TASK TO CARRY OUT:
Skipping any pictures, repeat exactly and only the lines from the one that holds "none -> white 1x1 plate [167,237,227,291]" to the last line of the material, both included.

**** DATASET ENTRIES

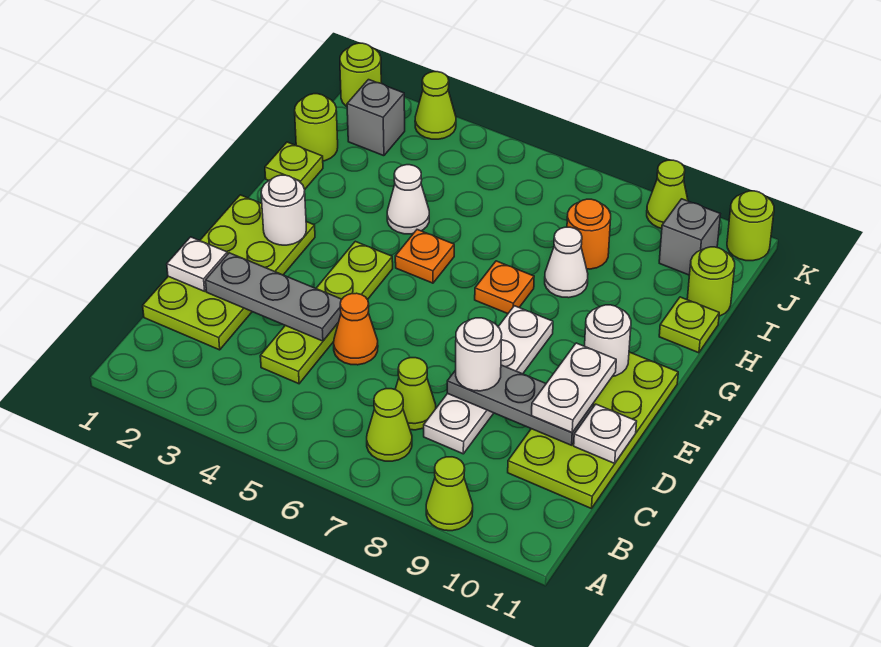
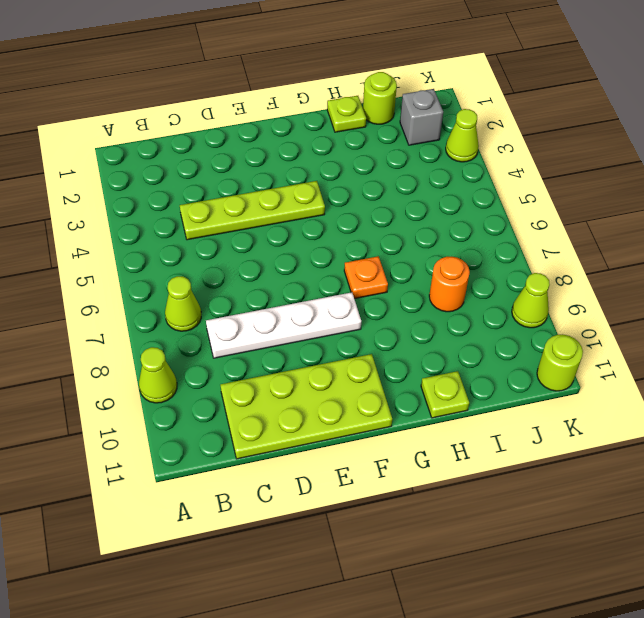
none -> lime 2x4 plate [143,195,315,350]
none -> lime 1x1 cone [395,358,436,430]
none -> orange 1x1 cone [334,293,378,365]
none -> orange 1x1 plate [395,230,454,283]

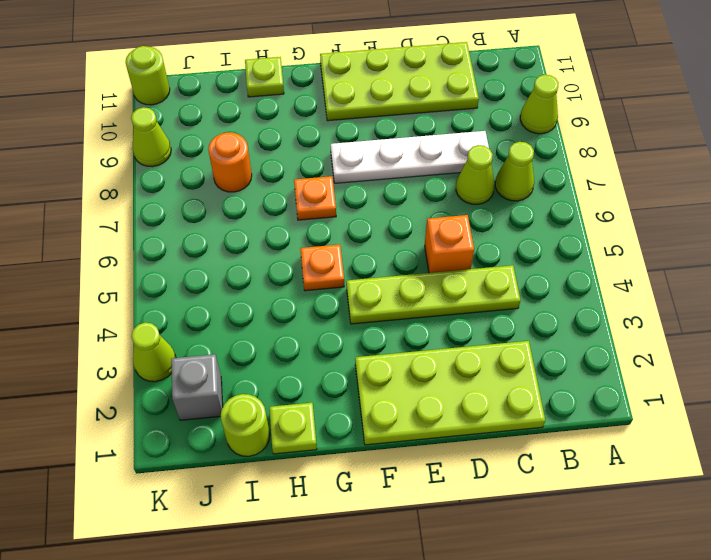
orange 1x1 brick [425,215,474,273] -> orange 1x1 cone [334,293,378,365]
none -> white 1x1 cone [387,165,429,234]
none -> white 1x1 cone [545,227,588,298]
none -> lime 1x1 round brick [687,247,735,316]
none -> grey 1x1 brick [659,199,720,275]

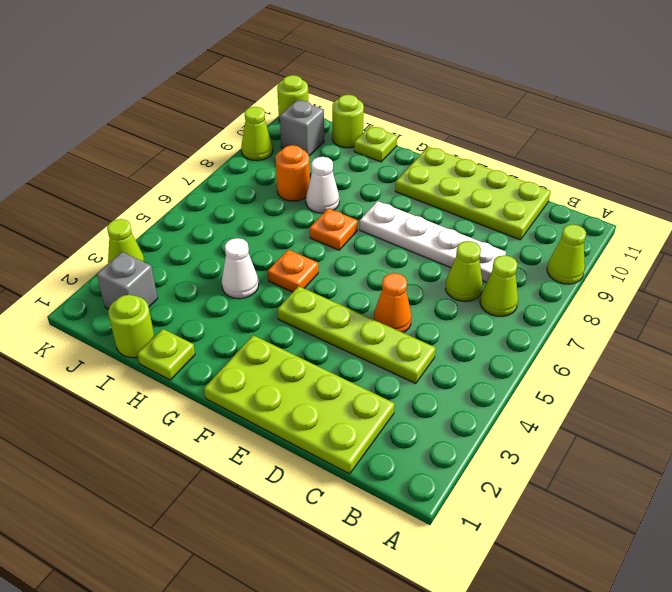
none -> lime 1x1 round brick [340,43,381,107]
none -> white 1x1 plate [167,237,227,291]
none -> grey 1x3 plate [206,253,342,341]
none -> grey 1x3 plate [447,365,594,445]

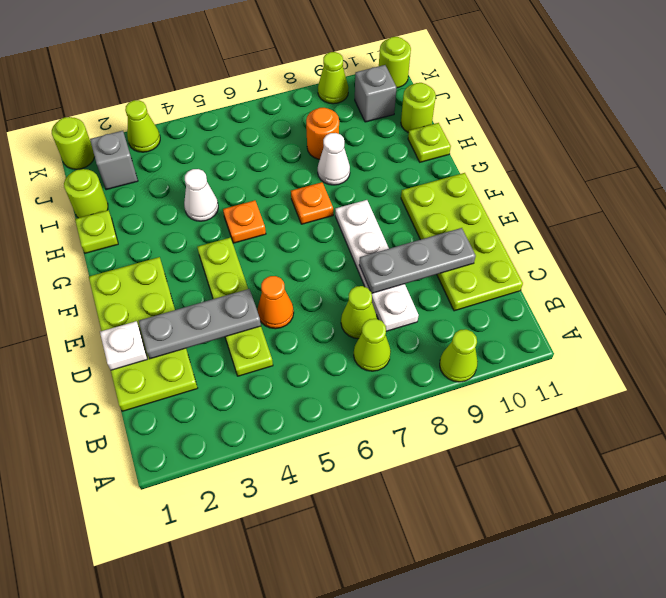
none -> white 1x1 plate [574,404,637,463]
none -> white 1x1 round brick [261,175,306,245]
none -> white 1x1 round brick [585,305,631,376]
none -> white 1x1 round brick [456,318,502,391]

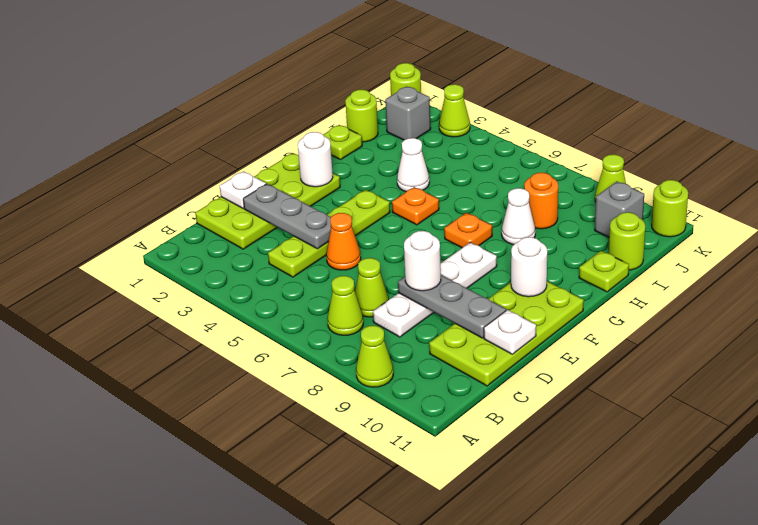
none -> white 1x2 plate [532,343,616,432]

********

EXPECTED ANSWER:
none -> white 1x1 plate [167,237,227,291]
none -> grey 1x3 plate [206,253,342,341]
none -> grey 1x3 plate [447,365,594,445]

none -> white 1x1 plate [574,404,637,463]
none -> white 1x1 round brick [261,175,306,245]
none -> white 1x1 round brick [585,305,631,376]
none -> white 1x1 round brick [456,318,502,391]

none -> white 1x2 plate [532,343,616,432]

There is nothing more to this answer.